## Listed records
....................
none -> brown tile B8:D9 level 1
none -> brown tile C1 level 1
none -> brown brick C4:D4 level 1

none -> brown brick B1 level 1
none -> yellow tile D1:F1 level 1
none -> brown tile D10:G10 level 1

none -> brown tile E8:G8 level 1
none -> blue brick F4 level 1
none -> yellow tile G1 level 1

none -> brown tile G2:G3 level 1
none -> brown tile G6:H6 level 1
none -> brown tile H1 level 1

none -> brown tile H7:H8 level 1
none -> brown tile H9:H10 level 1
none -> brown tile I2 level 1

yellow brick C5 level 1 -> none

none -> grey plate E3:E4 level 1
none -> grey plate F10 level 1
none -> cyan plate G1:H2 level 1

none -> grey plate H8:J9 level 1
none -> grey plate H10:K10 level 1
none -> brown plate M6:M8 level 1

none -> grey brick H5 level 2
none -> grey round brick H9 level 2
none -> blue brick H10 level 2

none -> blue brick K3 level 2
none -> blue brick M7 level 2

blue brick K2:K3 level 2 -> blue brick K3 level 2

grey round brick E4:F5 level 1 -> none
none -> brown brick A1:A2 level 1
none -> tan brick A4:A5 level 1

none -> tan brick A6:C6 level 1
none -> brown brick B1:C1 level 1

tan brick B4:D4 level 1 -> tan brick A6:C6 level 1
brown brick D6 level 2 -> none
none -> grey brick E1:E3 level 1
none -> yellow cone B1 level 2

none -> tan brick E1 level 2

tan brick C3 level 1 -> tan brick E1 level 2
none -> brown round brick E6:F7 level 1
....................
## Aim of the task
Output the lines above between the one holding "none -> blue brick M7 level 2" and the one holding "none -> brown brick B1:C1 level 1", inclusive, with nothing before or after them.

## Response to the exercise
none -> blue brick M7 level 2

blue brick K2:K3 level 2 -> blue brick K3 level 2

grey round brick E4:F5 level 1 -> none
none -> brown brick A1:A2 level 1
none -> tan brick A4:A5 level 1

none -> tan brick A6:C6 level 1
none -> brown brick B1:C1 level 1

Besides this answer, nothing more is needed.